- [Records for this task]
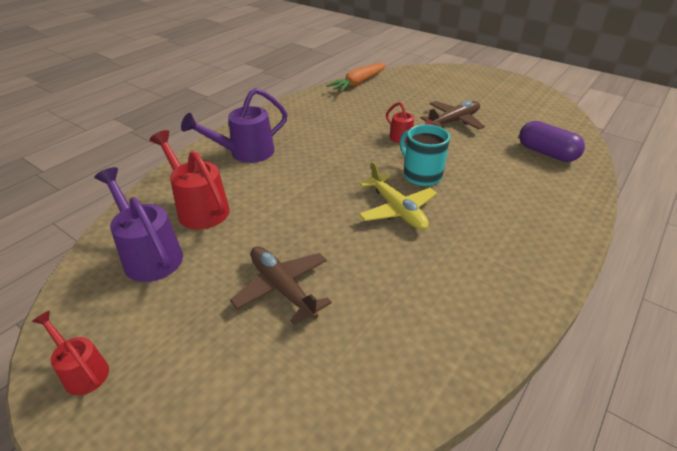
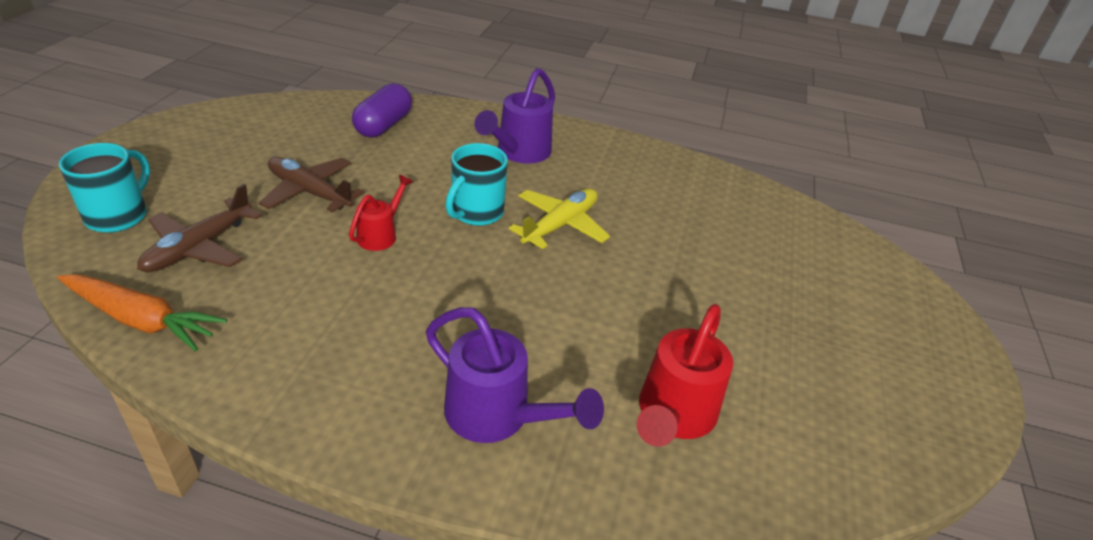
camera: 115 degrees left, 0 degrees up
(82, 371) = (945, 397): red watering can -> none
(149, 255) = (790, 427): purple watering can -> purple watering can (519, 153)
(282, 288) = (738, 287): brown plane -> brown plane (199, 247)
(437, 78) = (118, 215): none -> turquoise mug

- [Work order] In your copy, omit the pictures and restate every line of the data word for word.

- [Reply to the task]
camera: 115 degrees left, 0 degrees up
(82, 371) = (945, 397): red watering can -> none
(149, 255) = (790, 427): purple watering can -> purple watering can (519, 153)
(282, 288) = (738, 287): brown plane -> brown plane (199, 247)
(437, 78) = (118, 215): none -> turquoise mug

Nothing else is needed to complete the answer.